◆ **WORK REQUEST**: Only these lines of the data below are wanted: the one with "orange dumbbell [501,109,602,165] -> none", the one with "purple house [730,237,850,352]", and any lines between them, each repeated exactly.

◆ **INFORMATION GIVEN**:
_____

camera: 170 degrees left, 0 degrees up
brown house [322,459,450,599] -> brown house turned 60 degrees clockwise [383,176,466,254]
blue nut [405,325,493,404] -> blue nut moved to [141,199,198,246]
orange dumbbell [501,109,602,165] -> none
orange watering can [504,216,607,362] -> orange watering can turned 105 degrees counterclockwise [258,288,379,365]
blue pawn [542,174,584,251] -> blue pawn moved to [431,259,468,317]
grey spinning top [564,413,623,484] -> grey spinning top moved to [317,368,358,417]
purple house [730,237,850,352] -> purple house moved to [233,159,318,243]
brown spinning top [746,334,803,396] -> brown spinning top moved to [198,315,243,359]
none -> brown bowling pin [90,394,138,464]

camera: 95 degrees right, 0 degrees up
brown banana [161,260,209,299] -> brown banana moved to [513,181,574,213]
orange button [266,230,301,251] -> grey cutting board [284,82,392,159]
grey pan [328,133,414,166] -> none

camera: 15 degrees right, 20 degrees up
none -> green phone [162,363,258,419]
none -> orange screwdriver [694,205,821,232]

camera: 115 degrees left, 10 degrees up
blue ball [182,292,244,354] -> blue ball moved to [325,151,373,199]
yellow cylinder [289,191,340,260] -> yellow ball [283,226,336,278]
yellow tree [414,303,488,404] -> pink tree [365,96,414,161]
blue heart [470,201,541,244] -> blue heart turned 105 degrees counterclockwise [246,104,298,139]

_____

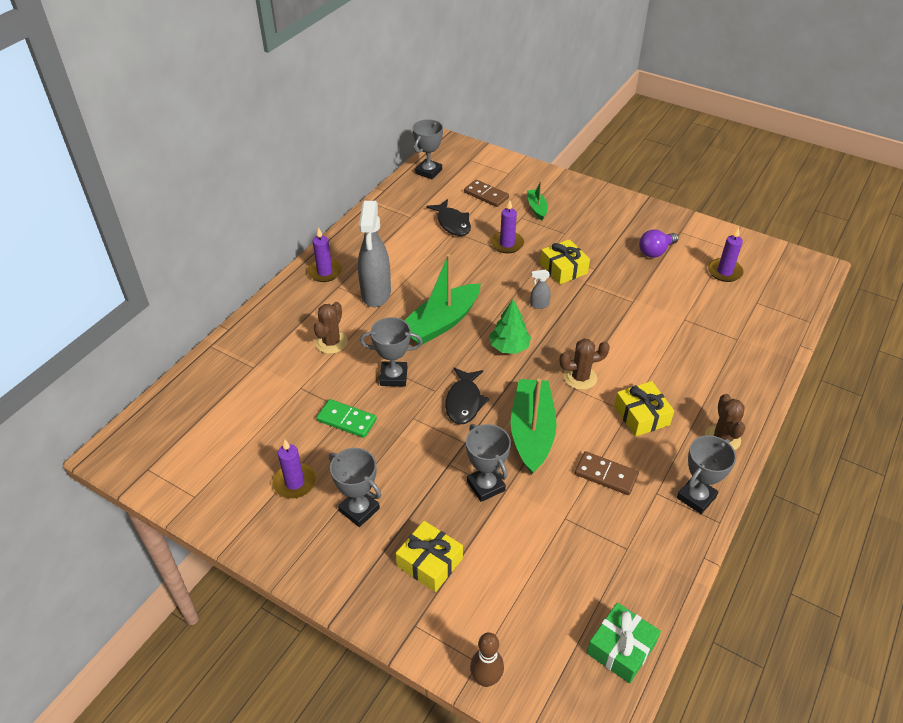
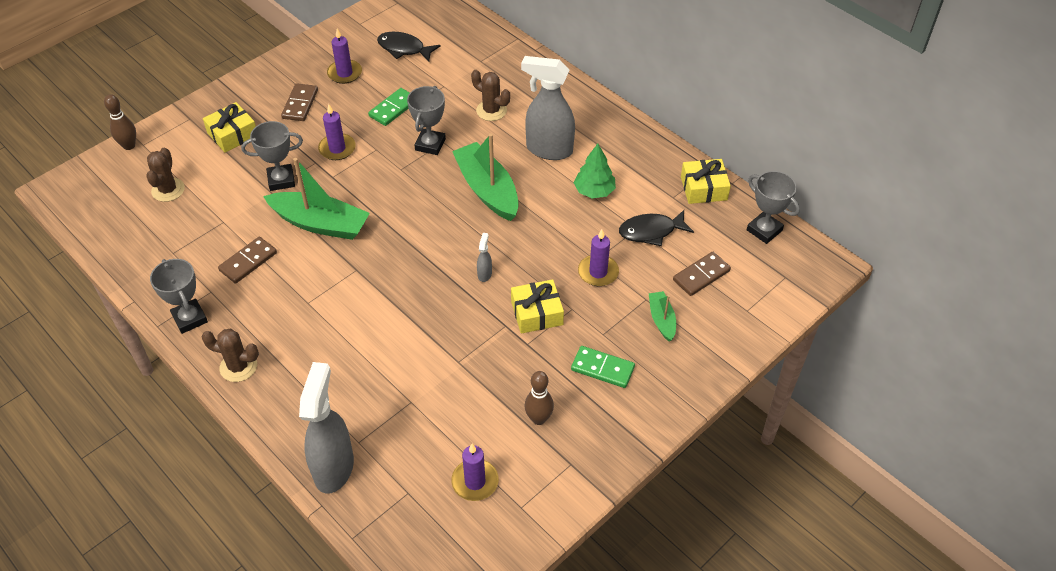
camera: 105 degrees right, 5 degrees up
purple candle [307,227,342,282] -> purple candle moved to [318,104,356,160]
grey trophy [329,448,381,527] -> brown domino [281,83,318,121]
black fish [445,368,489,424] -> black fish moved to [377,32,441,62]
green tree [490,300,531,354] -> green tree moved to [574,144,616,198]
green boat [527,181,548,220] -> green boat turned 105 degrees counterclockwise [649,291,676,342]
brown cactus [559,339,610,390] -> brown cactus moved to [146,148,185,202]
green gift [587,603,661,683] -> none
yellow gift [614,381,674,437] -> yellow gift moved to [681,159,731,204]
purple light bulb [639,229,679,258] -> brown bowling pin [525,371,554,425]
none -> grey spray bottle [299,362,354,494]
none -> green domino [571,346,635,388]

_____

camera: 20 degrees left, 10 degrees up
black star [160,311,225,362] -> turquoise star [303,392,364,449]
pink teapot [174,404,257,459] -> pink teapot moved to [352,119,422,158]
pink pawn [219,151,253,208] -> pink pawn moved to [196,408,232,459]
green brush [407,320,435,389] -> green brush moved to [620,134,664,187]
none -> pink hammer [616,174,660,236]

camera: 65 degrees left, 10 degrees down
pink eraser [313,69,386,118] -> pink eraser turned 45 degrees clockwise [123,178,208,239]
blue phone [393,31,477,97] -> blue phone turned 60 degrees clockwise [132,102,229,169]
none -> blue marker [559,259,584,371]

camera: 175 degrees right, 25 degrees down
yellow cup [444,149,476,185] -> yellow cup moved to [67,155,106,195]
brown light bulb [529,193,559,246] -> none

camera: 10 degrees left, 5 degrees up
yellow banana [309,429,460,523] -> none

_____

◆ **TASK RESULT**:
orange dumbbell [501,109,602,165] -> none
orange watering can [504,216,607,362] -> orange watering can turned 105 degrees counterclockwise [258,288,379,365]
blue pawn [542,174,584,251] -> blue pawn moved to [431,259,468,317]
grey spinning top [564,413,623,484] -> grey spinning top moved to [317,368,358,417]
purple house [730,237,850,352] -> purple house moved to [233,159,318,243]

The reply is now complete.